───── Given information ─────

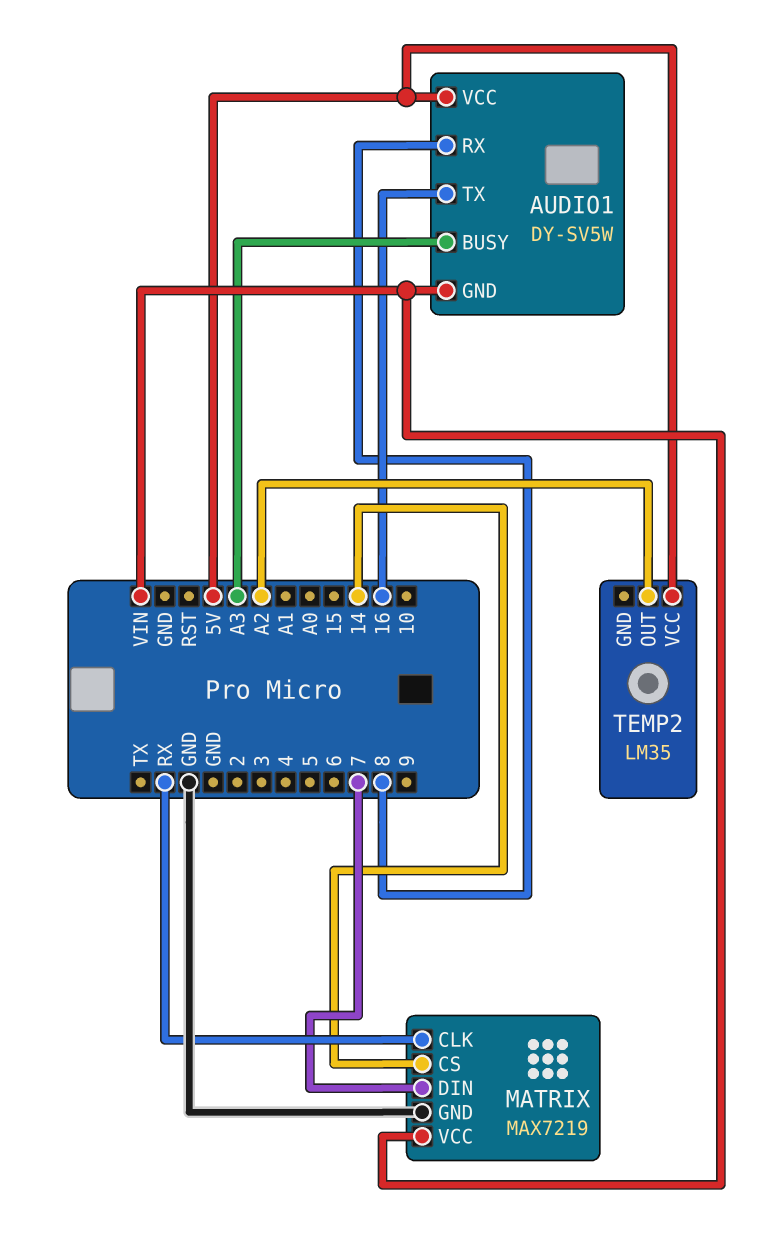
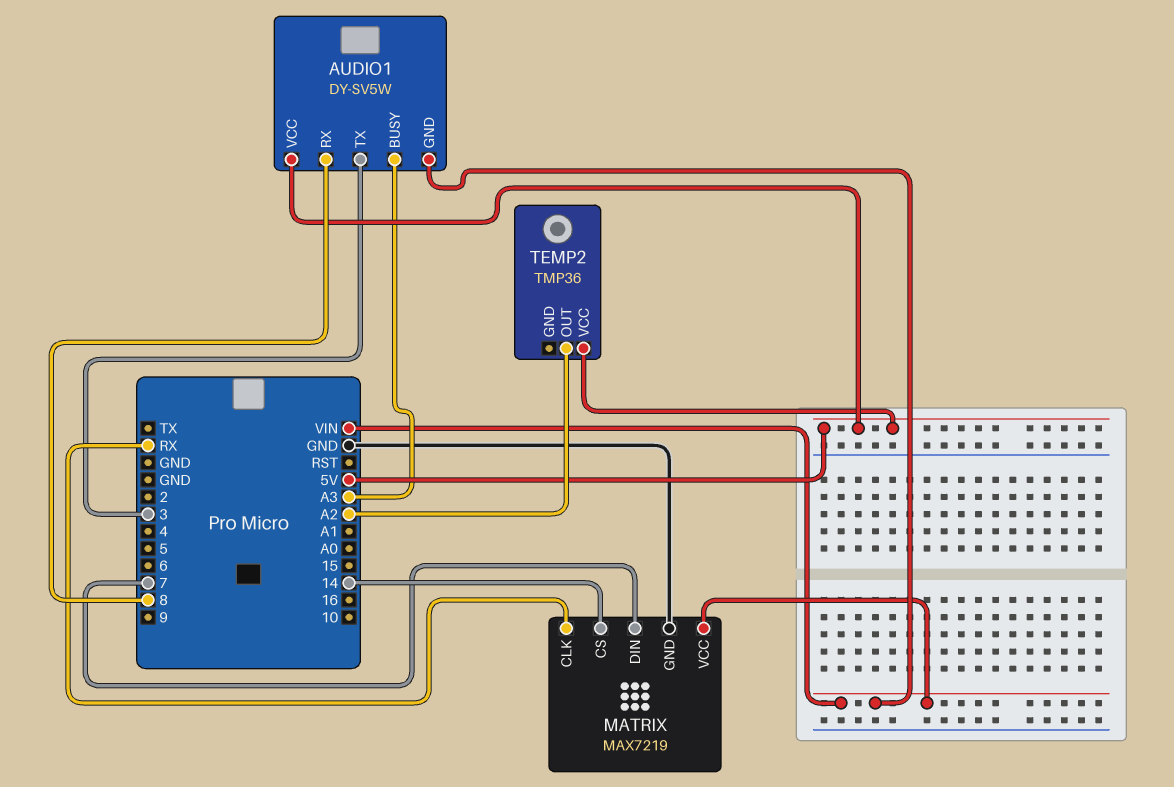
AUDIO1 pin TX: 16 -> 3
TEMP2: LM35 -> TMP36

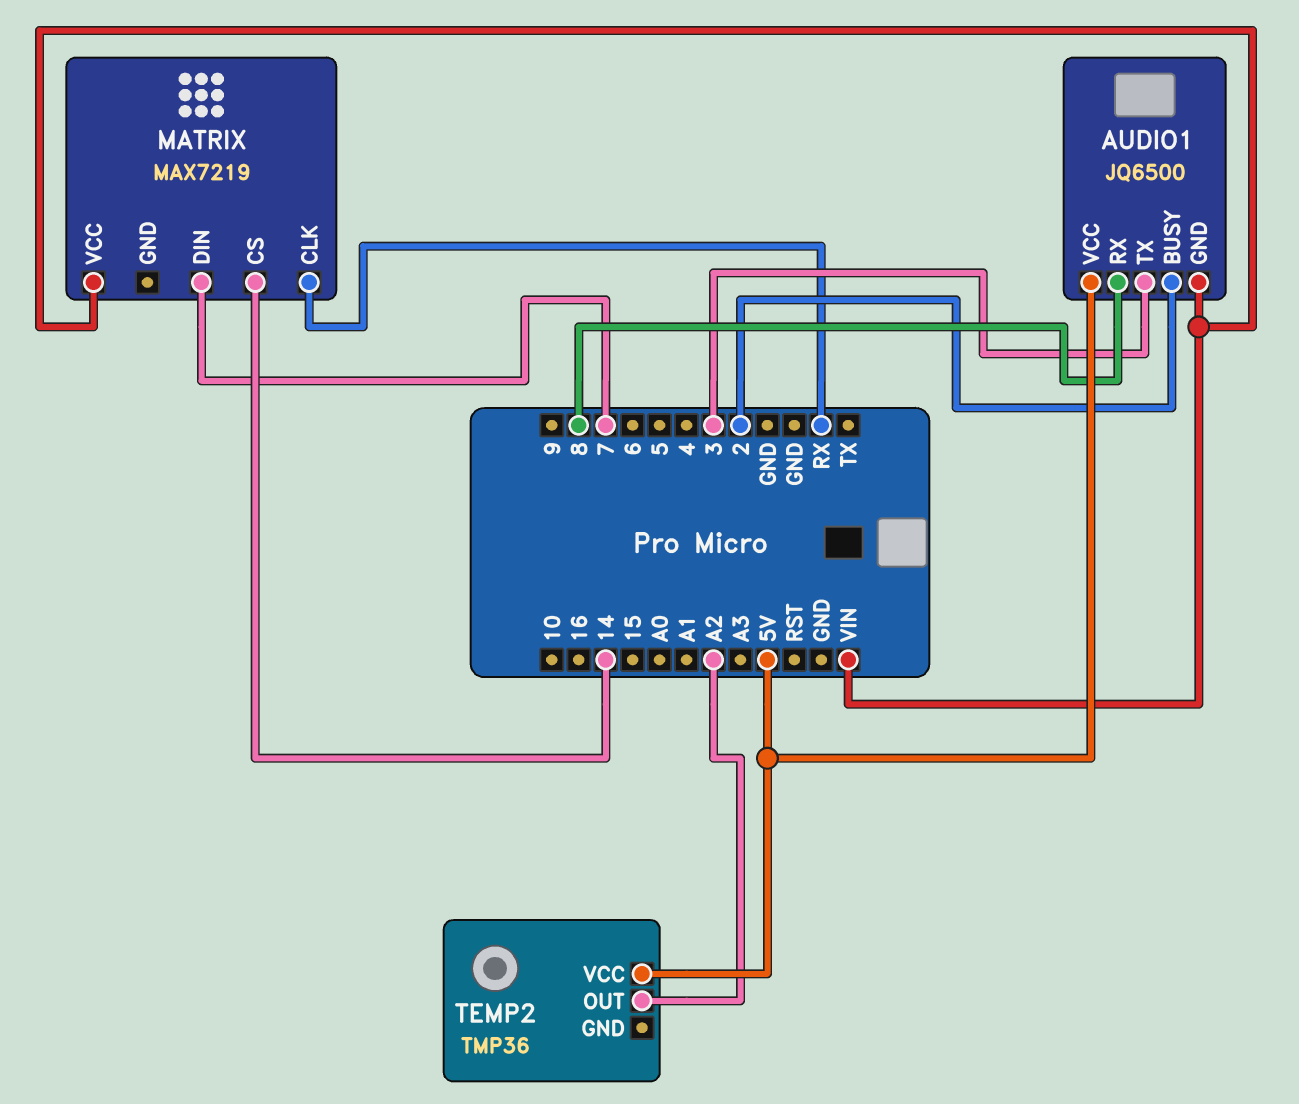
AUDIO1: DY-SV5W -> JQ6500
AUDIO1 pin BUSY: A3 -> 2
MATRIX pin GND: GND -> none

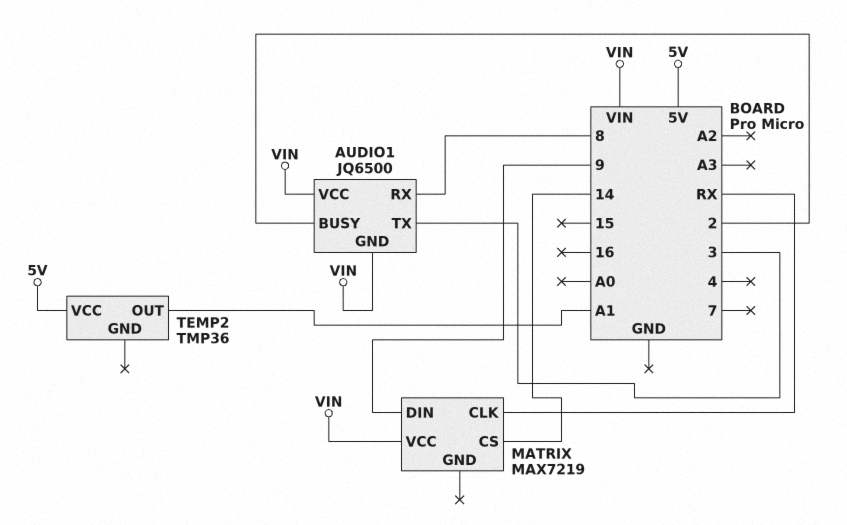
AUDIO1 pin VCC: 5V -> VIN
MATRIX pin DIN: 7 -> 9
TEMP2 pin OUT: A2 -> A1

─────

What to produce: Where a line of the data contains "MATRIX", copy that line.

Answer to this exercise:
MATRIX pin GND: GND -> none
MATRIX pin DIN: 7 -> 9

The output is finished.